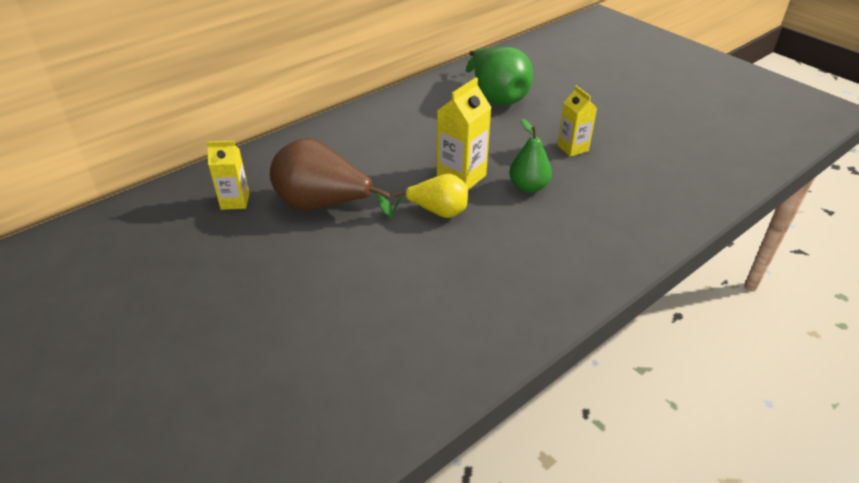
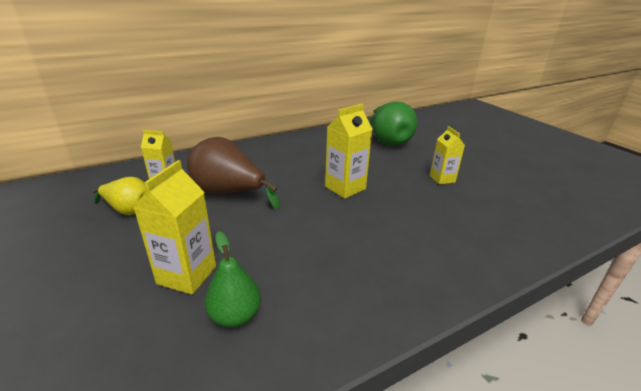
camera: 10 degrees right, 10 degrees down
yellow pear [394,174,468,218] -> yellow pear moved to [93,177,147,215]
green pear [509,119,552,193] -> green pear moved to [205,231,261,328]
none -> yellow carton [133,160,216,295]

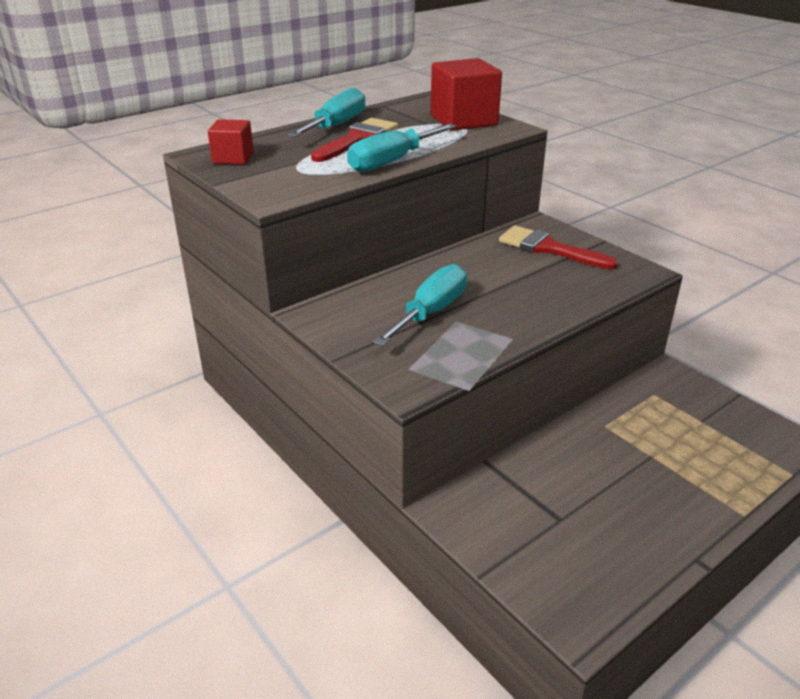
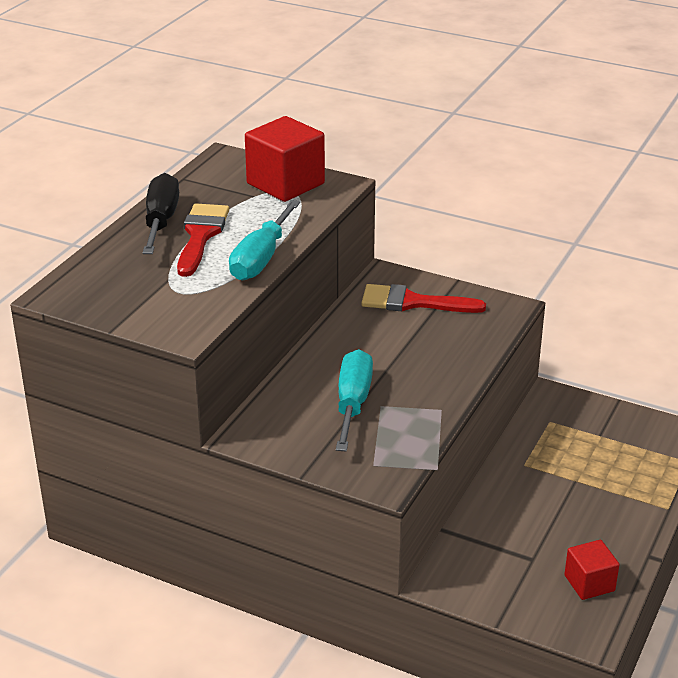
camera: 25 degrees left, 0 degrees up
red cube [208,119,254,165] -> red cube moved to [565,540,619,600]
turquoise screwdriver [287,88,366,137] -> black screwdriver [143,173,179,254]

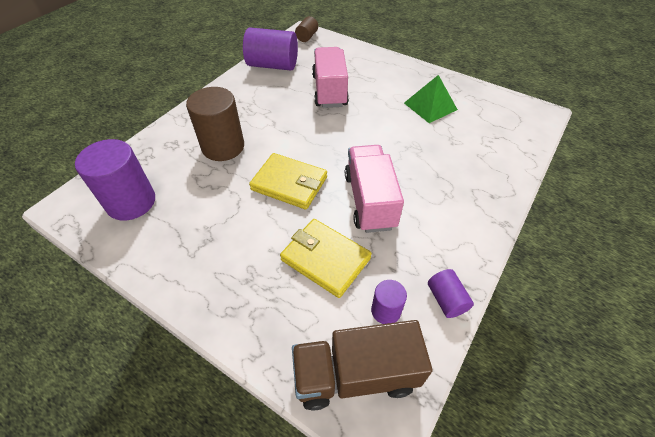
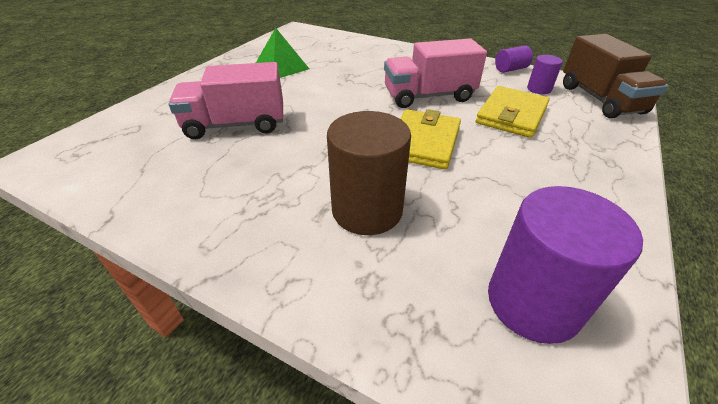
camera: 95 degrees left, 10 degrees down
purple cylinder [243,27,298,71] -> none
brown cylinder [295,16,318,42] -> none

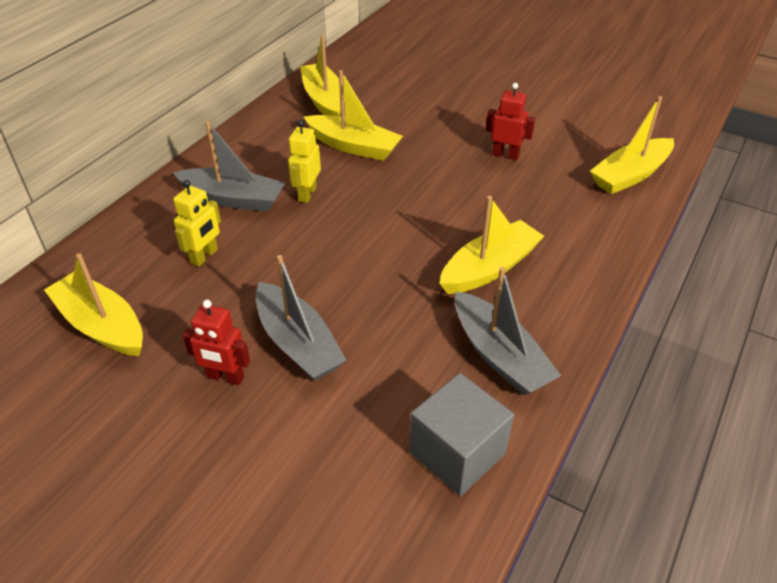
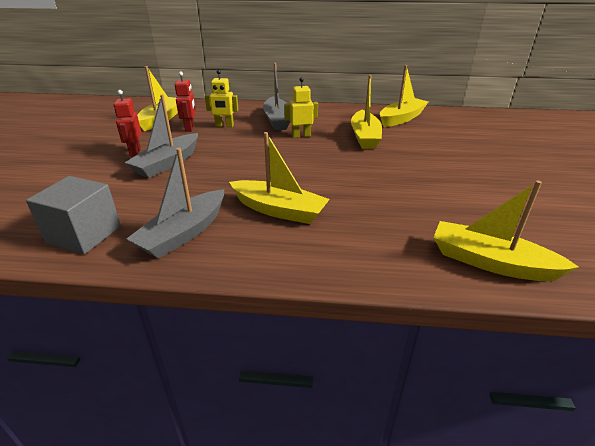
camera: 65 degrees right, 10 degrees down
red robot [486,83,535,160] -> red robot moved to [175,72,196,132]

> [TRY IT]: Lines with "left": return each one from the data above.

> [EXERCISE RESPONSE]:
camera: 25 degrees left, 0 degrees up
camera: 95 degrees left, 10 degrees down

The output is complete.